In the records below, find the line containing "none -> orange lamp [194,279,254,380]" and restate it and all lines after it exactly, through the last line.

TASK DATA
◇ ◇ ◇ ◇ ◇ ◇ ◇
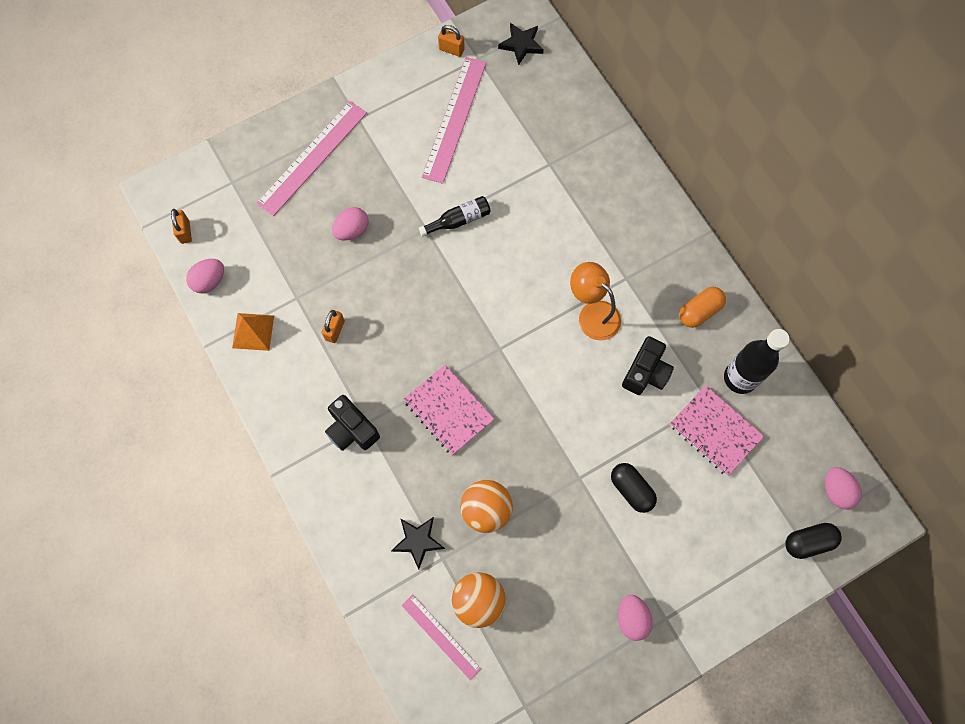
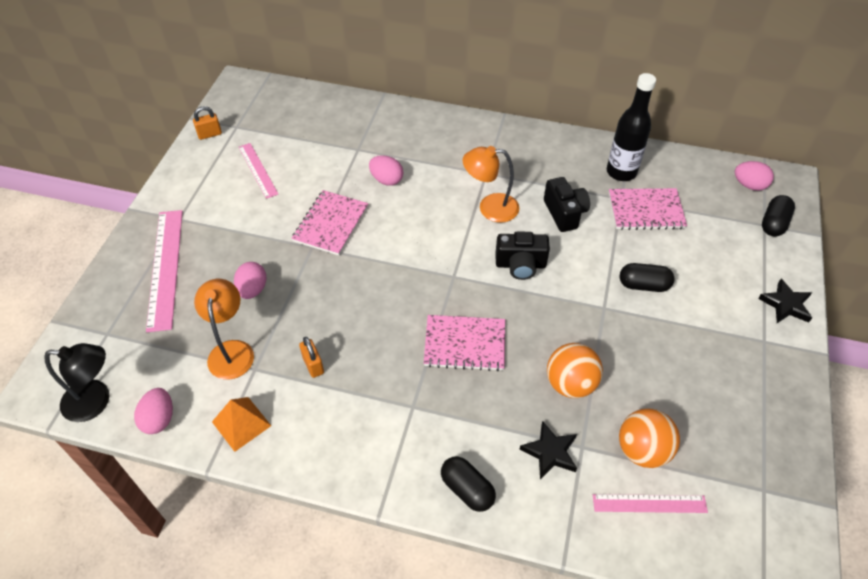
camera: 45 degrees left, 20 degrees down
orange padlock [171,209,192,244] -> black lamp [44,343,109,422]
black camera [325,395,380,451] -> black camera moved to [495,231,550,280]
black bottle [419,196,491,237] -> pink notebook [291,190,368,255]
pink ruler [422,57,486,184] -> pink ruler [239,143,278,199], size x0.59
black star [498,23,544,65] -> black star moved to [758,279,812,323]
pink egg [618,595,653,641] -> pink egg moved to [369,155,403,186]
orange capsule [679,287,726,328] -> none
none -> orange lamp [194,279,254,380]
none -> black capsule [441,456,496,512]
◇ ◇ ◇ ◇ ◇ ◇ ◇
RESPONSE AREA
none -> orange lamp [194,279,254,380]
none -> black capsule [441,456,496,512]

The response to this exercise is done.